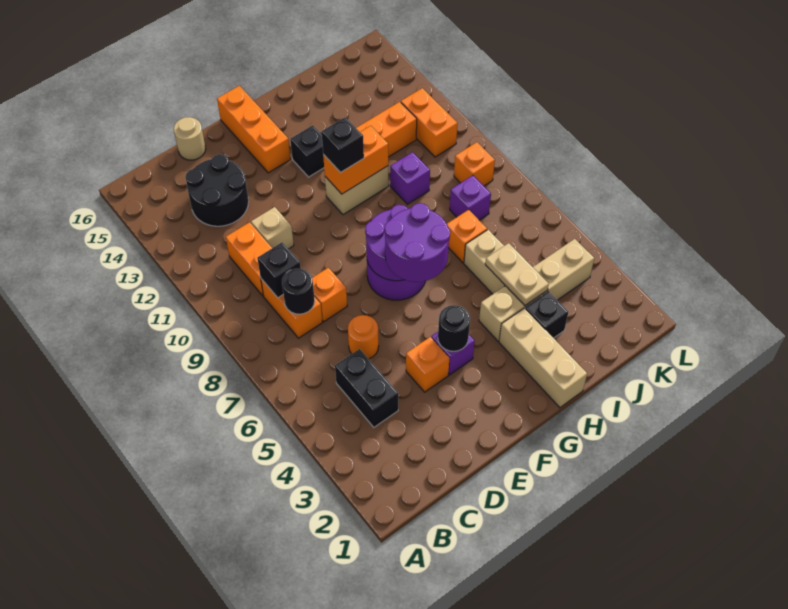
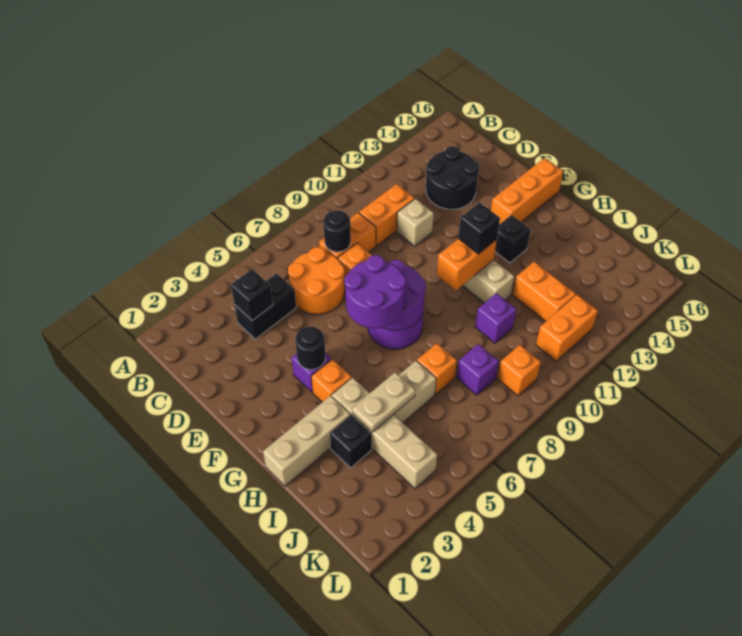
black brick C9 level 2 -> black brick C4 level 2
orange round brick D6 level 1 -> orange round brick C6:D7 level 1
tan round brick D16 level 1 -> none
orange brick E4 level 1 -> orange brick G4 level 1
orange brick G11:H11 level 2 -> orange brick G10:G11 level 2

...

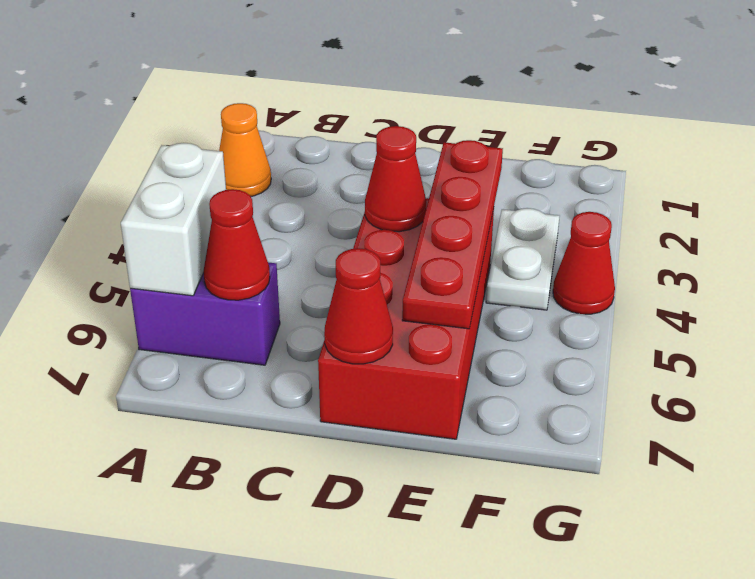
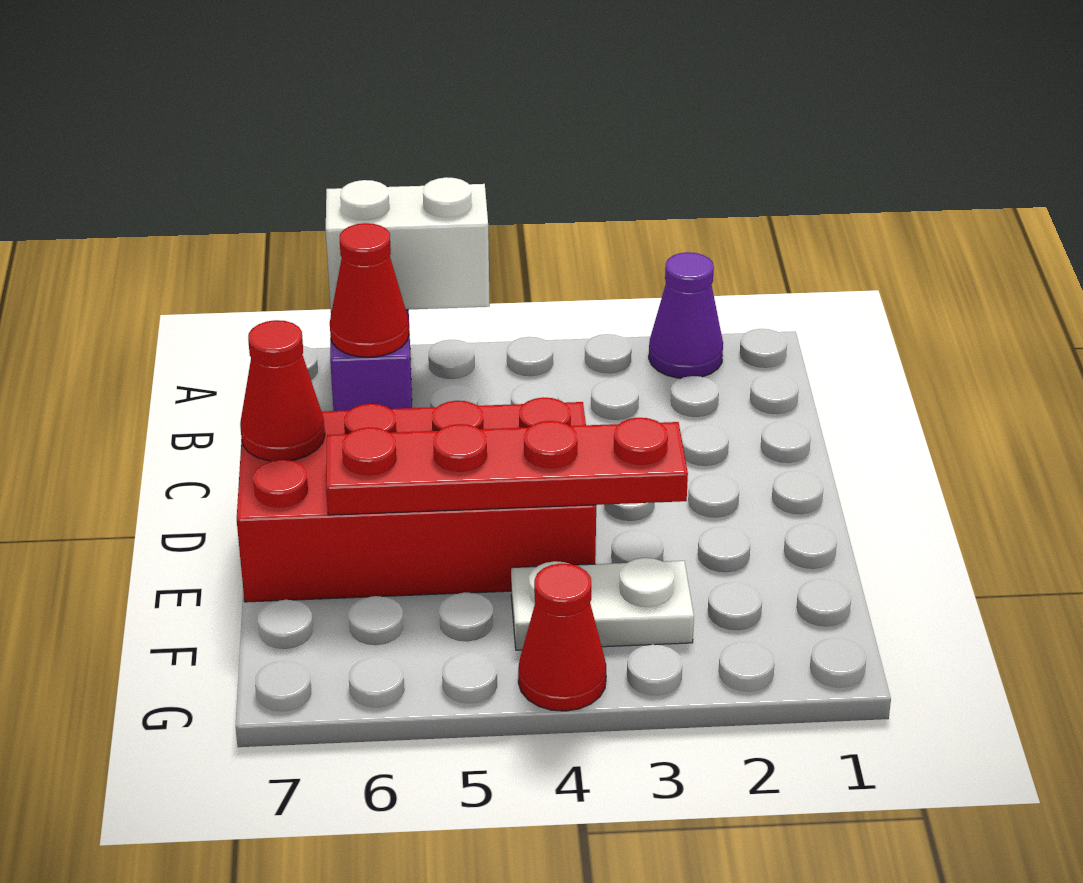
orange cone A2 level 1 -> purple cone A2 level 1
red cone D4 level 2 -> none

* * *

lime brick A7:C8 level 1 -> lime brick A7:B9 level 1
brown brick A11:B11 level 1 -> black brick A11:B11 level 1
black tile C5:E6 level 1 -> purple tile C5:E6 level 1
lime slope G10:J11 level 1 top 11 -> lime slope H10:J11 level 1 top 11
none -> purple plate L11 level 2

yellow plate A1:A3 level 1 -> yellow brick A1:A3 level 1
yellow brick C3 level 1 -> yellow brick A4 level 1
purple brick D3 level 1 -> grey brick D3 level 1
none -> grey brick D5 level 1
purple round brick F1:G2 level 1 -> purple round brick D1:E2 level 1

▶ _Exercise instructions_
Could you repeat exactly the lines in the listing above from the one with "lime brick A7:C8" down to the one with "none -> purple plate L11 level 2"? Include both of those lines.

▶ _Response for this exercise_
lime brick A7:C8 level 1 -> lime brick A7:B9 level 1
brown brick A11:B11 level 1 -> black brick A11:B11 level 1
black tile C5:E6 level 1 -> purple tile C5:E6 level 1
lime slope G10:J11 level 1 top 11 -> lime slope H10:J11 level 1 top 11
none -> purple plate L11 level 2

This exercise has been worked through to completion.